▶ **WORK INSTRUCTIONS**
Return every one of the items below word for word, with each line unchanged and in its original order.

▶ **SOURCE DATA**
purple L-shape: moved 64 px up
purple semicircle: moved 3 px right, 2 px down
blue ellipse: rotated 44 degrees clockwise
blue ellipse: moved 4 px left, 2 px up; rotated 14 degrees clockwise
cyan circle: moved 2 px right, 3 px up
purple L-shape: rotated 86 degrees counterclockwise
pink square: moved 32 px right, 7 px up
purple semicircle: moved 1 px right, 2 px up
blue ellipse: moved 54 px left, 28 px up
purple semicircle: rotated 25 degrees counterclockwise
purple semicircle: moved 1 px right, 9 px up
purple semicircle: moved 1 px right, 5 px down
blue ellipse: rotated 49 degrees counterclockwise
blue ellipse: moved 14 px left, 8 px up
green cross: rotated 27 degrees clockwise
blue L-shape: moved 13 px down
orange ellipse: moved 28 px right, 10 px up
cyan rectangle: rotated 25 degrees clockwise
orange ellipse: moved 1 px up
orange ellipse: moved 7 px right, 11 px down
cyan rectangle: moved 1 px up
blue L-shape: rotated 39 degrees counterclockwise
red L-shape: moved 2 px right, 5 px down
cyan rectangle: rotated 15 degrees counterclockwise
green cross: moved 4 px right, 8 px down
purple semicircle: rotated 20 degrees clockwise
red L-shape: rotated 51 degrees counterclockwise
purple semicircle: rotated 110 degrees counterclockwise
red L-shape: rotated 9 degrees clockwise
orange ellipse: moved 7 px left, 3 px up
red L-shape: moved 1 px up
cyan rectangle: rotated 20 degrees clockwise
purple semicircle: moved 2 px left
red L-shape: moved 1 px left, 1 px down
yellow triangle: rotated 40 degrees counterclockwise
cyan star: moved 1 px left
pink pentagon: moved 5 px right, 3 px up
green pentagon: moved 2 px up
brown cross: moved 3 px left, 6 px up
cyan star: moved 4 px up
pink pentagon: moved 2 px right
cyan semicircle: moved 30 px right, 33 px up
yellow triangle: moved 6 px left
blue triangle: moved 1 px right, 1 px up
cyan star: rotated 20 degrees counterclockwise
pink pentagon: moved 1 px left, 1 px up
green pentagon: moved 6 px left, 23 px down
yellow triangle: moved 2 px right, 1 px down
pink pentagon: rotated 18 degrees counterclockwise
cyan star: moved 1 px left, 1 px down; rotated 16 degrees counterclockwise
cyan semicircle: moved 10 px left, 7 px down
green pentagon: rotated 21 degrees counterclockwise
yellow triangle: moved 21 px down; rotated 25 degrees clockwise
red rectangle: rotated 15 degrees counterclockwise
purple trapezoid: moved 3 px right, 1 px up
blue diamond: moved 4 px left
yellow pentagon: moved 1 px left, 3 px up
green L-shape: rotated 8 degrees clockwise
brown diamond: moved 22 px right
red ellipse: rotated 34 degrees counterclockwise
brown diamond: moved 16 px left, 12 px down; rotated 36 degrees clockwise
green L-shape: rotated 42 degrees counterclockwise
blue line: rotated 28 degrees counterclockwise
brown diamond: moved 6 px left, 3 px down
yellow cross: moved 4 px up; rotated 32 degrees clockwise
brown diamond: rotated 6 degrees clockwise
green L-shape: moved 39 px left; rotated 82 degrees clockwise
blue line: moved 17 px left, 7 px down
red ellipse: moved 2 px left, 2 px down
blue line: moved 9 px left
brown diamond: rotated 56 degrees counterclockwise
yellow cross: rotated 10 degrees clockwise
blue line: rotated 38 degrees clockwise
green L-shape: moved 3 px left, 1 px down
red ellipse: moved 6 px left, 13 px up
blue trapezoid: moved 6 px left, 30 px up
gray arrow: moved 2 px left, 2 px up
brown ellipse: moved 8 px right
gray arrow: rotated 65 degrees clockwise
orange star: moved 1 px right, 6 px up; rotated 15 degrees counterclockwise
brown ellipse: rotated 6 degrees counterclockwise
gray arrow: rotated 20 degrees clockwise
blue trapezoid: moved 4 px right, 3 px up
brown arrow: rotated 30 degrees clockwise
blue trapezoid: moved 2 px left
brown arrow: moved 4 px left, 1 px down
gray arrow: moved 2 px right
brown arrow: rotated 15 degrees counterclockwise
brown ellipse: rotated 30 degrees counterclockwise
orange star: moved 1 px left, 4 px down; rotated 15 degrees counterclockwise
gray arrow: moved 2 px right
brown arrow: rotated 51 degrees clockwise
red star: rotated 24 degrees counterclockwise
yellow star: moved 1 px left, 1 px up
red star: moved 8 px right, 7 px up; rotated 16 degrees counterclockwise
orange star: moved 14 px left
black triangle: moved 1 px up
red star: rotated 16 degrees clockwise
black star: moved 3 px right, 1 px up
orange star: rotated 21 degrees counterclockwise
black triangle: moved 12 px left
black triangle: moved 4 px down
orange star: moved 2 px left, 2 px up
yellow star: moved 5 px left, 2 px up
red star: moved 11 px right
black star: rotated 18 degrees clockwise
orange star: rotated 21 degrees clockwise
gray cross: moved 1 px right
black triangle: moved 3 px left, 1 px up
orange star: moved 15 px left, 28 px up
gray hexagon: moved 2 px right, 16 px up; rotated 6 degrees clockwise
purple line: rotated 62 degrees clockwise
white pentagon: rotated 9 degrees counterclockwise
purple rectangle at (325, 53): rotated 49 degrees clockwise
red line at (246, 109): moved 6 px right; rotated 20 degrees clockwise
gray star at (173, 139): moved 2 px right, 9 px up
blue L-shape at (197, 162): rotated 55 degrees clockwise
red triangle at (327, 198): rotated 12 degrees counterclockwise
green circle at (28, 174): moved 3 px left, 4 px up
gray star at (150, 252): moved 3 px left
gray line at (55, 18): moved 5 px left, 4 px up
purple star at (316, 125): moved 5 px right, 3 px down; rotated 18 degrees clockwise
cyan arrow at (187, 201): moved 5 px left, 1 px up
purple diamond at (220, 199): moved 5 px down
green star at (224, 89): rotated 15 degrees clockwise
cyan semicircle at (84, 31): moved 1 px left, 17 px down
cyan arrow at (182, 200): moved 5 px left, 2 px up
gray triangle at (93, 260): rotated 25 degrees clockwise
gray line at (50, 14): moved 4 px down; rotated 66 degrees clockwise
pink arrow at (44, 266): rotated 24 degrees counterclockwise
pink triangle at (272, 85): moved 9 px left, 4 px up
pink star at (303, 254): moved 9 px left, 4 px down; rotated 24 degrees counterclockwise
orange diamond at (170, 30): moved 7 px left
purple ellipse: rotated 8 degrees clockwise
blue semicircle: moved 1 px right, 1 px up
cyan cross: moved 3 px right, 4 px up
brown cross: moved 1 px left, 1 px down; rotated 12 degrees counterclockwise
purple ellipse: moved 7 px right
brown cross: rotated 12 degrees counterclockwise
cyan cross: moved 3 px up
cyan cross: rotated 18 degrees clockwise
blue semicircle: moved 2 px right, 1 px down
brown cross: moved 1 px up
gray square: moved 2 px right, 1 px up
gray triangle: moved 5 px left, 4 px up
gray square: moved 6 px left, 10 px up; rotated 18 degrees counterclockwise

▶ **RESULT**
purple L-shape: moved 64 px up
purple semicircle: moved 3 px right, 2 px down
blue ellipse: rotated 44 degrees clockwise
blue ellipse: moved 4 px left, 2 px up; rotated 14 degrees clockwise
cyan circle: moved 2 px right, 3 px up
purple L-shape: rotated 86 degrees counterclockwise
pink square: moved 32 px right, 7 px up
purple semicircle: moved 1 px right, 2 px up
blue ellipse: moved 54 px left, 28 px up
purple semicircle: rotated 25 degrees counterclockwise
purple semicircle: moved 1 px right, 9 px up
purple semicircle: moved 1 px right, 5 px down
blue ellipse: rotated 49 degrees counterclockwise
blue ellipse: moved 14 px left, 8 px up
green cross: rotated 27 degrees clockwise
blue L-shape: moved 13 px down
orange ellipse: moved 28 px right, 10 px up
cyan rectangle: rotated 25 degrees clockwise
orange ellipse: moved 1 px up
orange ellipse: moved 7 px right, 11 px down
cyan rectangle: moved 1 px up
blue L-shape: rotated 39 degrees counterclockwise
red L-shape: moved 2 px right, 5 px down
cyan rectangle: rotated 15 degrees counterclockwise
green cross: moved 4 px right, 8 px down
purple semicircle: rotated 20 degrees clockwise
red L-shape: rotated 51 degrees counterclockwise
purple semicircle: rotated 110 degrees counterclockwise
red L-shape: rotated 9 degrees clockwise
orange ellipse: moved 7 px left, 3 px up
red L-shape: moved 1 px up
cyan rectangle: rotated 20 degrees clockwise
purple semicircle: moved 2 px left
red L-shape: moved 1 px left, 1 px down
yellow triangle: rotated 40 degrees counterclockwise
cyan star: moved 1 px left
pink pentagon: moved 5 px right, 3 px up
green pentagon: moved 2 px up
brown cross: moved 3 px left, 6 px up
cyan star: moved 4 px up
pink pentagon: moved 2 px right
cyan semicircle: moved 30 px right, 33 px up
yellow triangle: moved 6 px left
blue triangle: moved 1 px right, 1 px up
cyan star: rotated 20 degrees counterclockwise
pink pentagon: moved 1 px left, 1 px up
green pentagon: moved 6 px left, 23 px down
yellow triangle: moved 2 px right, 1 px down
pink pentagon: rotated 18 degrees counterclockwise
cyan star: moved 1 px left, 1 px down; rotated 16 degrees counterclockwise
cyan semicircle: moved 10 px left, 7 px down
green pentagon: rotated 21 degrees counterclockwise
yellow triangle: moved 21 px down; rotated 25 degrees clockwise
red rectangle: rotated 15 degrees counterclockwise
purple trapezoid: moved 3 px right, 1 px up
blue diamond: moved 4 px left
yellow pentagon: moved 1 px left, 3 px up
green L-shape: rotated 8 degrees clockwise
brown diamond: moved 22 px right
red ellipse: rotated 34 degrees counterclockwise
brown diamond: moved 16 px left, 12 px down; rotated 36 degrees clockwise
green L-shape: rotated 42 degrees counterclockwise
blue line: rotated 28 degrees counterclockwise
brown diamond: moved 6 px left, 3 px down
yellow cross: moved 4 px up; rotated 32 degrees clockwise
brown diamond: rotated 6 degrees clockwise
green L-shape: moved 39 px left; rotated 82 degrees clockwise
blue line: moved 17 px left, 7 px down
red ellipse: moved 2 px left, 2 px down
blue line: moved 9 px left
brown diamond: rotated 56 degrees counterclockwise
yellow cross: rotated 10 degrees clockwise
blue line: rotated 38 degrees clockwise
green L-shape: moved 3 px left, 1 px down
red ellipse: moved 6 px left, 13 px up
blue trapezoid: moved 6 px left, 30 px up
gray arrow: moved 2 px left, 2 px up
brown ellipse: moved 8 px right
gray arrow: rotated 65 degrees clockwise
orange star: moved 1 px right, 6 px up; rotated 15 degrees counterclockwise
brown ellipse: rotated 6 degrees counterclockwise
gray arrow: rotated 20 degrees clockwise
blue trapezoid: moved 4 px right, 3 px up
brown arrow: rotated 30 degrees clockwise
blue trapezoid: moved 2 px left
brown arrow: moved 4 px left, 1 px down
gray arrow: moved 2 px right
brown arrow: rotated 15 degrees counterclockwise
brown ellipse: rotated 30 degrees counterclockwise
orange star: moved 1 px left, 4 px down; rotated 15 degrees counterclockwise
gray arrow: moved 2 px right
brown arrow: rotated 51 degrees clockwise
red star: rotated 24 degrees counterclockwise
yellow star: moved 1 px left, 1 px up
red star: moved 8 px right, 7 px up; rotated 16 degrees counterclockwise
orange star: moved 14 px left
black triangle: moved 1 px up
red star: rotated 16 degrees clockwise
black star: moved 3 px right, 1 px up
orange star: rotated 21 degrees counterclockwise
black triangle: moved 12 px left
black triangle: moved 4 px down
orange star: moved 2 px left, 2 px up
yellow star: moved 5 px left, 2 px up
red star: moved 11 px right
black star: rotated 18 degrees clockwise
orange star: rotated 21 degrees clockwise
gray cross: moved 1 px right
black triangle: moved 3 px left, 1 px up
orange star: moved 15 px left, 28 px up
gray hexagon: moved 2 px right, 16 px up; rotated 6 degrees clockwise
purple line: rotated 62 degrees clockwise
white pentagon: rotated 9 degrees counterclockwise
purple rectangle at (325, 53): rotated 49 degrees clockwise
red line at (246, 109): moved 6 px right; rotated 20 degrees clockwise
gray star at (173, 139): moved 2 px right, 9 px up
blue L-shape at (197, 162): rotated 55 degrees clockwise
red triangle at (327, 198): rotated 12 degrees counterclockwise
green circle at (28, 174): moved 3 px left, 4 px up
gray star at (150, 252): moved 3 px left
gray line at (55, 18): moved 5 px left, 4 px up
purple star at (316, 125): moved 5 px right, 3 px down; rotated 18 degrees clockwise
cyan arrow at (187, 201): moved 5 px left, 1 px up
purple diamond at (220, 199): moved 5 px down
green star at (224, 89): rotated 15 degrees clockwise
cyan semicircle at (84, 31): moved 1 px left, 17 px down
cyan arrow at (182, 200): moved 5 px left, 2 px up
gray triangle at (93, 260): rotated 25 degrees clockwise
gray line at (50, 14): moved 4 px down; rotated 66 degrees clockwise
pink arrow at (44, 266): rotated 24 degrees counterclockwise
pink triangle at (272, 85): moved 9 px left, 4 px up
pink star at (303, 254): moved 9 px left, 4 px down; rotated 24 degrees counterclockwise
orange diamond at (170, 30): moved 7 px left
purple ellipse: rotated 8 degrees clockwise
blue semicircle: moved 1 px right, 1 px up
cyan cross: moved 3 px right, 4 px up
brown cross: moved 1 px left, 1 px down; rotated 12 degrees counterclockwise
purple ellipse: moved 7 px right
brown cross: rotated 12 degrees counterclockwise
cyan cross: moved 3 px up
cyan cross: rotated 18 degrees clockwise
blue semicircle: moved 2 px right, 1 px down
brown cross: moved 1 px up
gray square: moved 2 px right, 1 px up
gray triangle: moved 5 px left, 4 px up
gray square: moved 6 px left, 10 px up; rotated 18 degrees counterclockwise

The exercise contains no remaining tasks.